What is needed is a copy of each line in the listing that contains "purple".

DATA SUPPLIED
▽

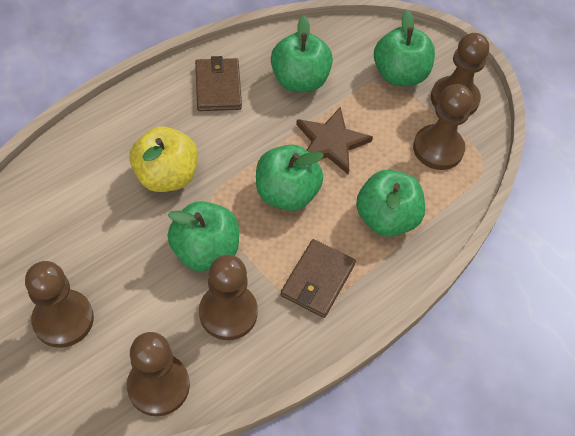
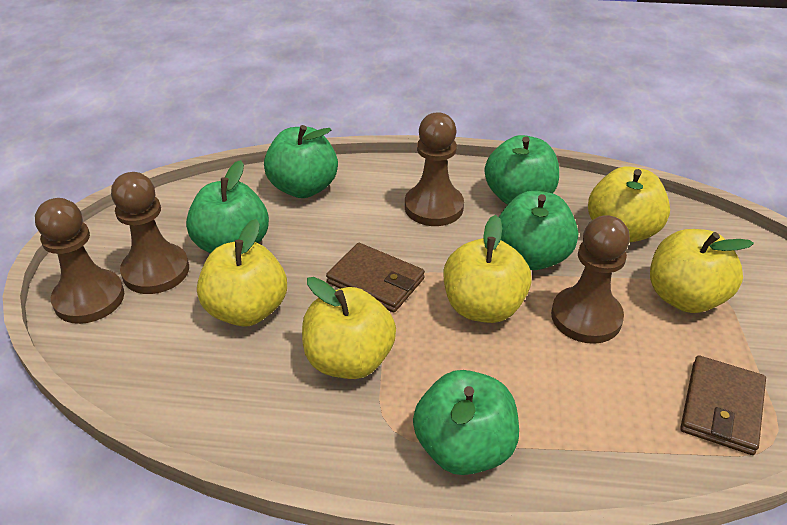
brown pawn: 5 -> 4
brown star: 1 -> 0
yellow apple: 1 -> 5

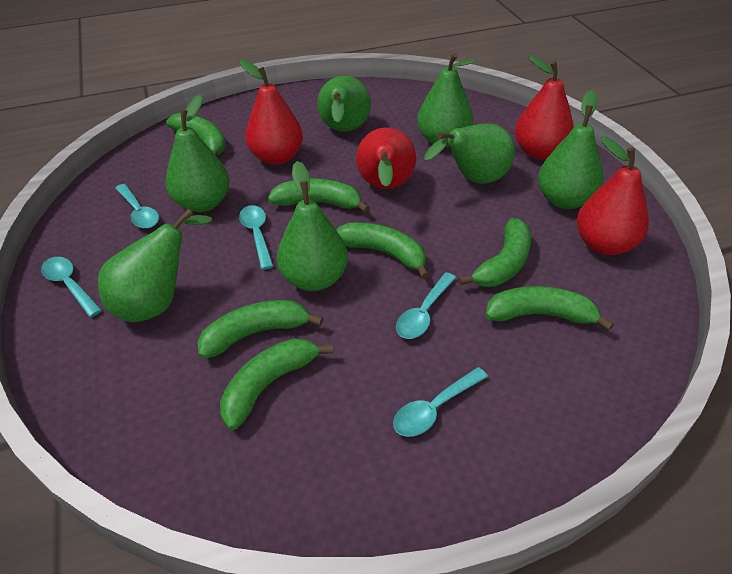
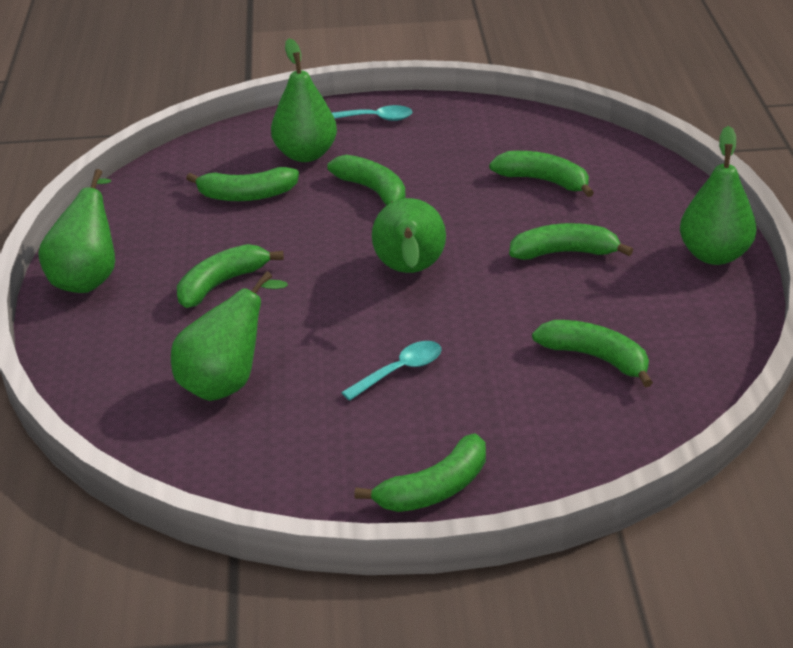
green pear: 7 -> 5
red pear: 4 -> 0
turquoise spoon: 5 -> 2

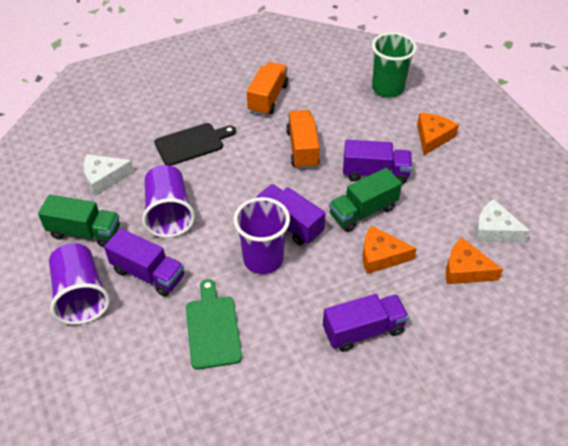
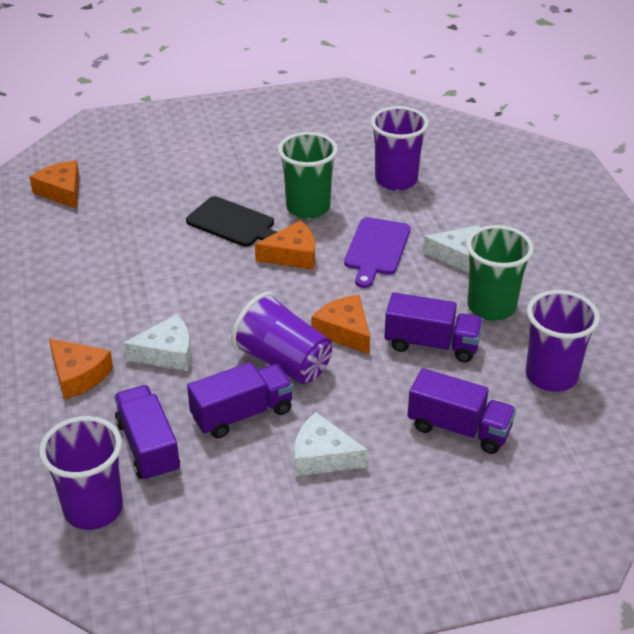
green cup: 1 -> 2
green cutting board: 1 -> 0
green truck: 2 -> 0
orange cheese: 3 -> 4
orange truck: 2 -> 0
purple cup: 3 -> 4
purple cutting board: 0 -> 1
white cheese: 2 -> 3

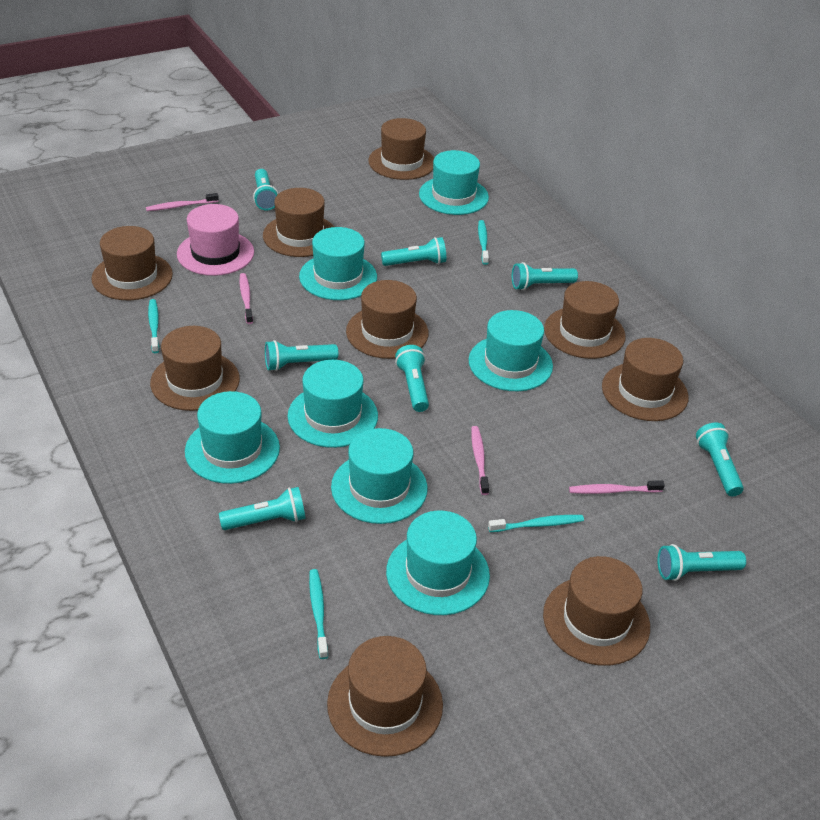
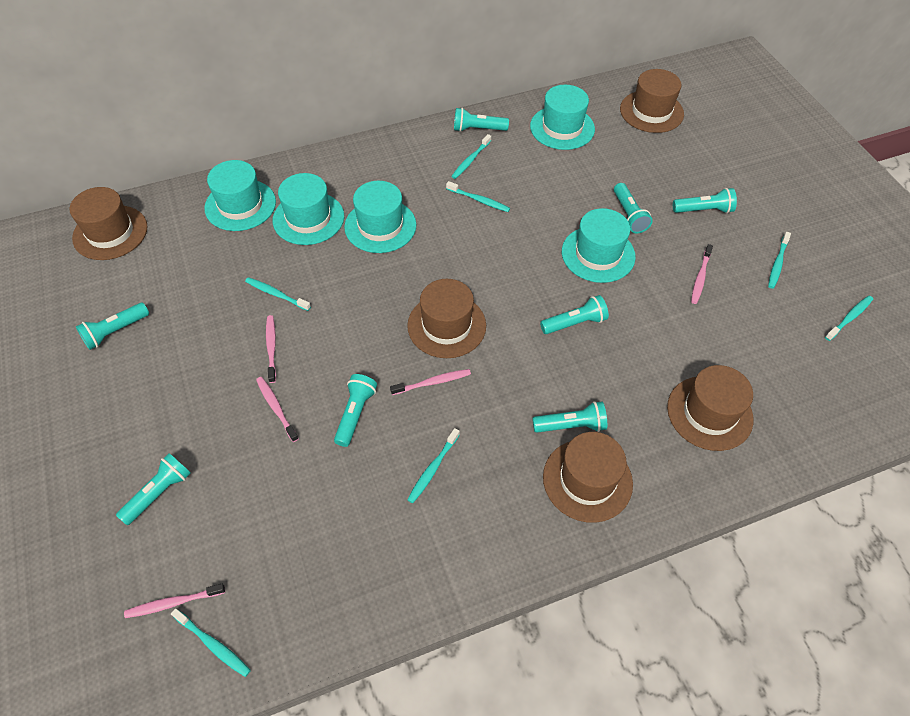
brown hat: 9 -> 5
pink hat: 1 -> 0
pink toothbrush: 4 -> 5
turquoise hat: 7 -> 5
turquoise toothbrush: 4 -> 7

△

ANSWER TO THIS EXERCISE
purple cup: 3 -> 4
purple cutting board: 0 -> 1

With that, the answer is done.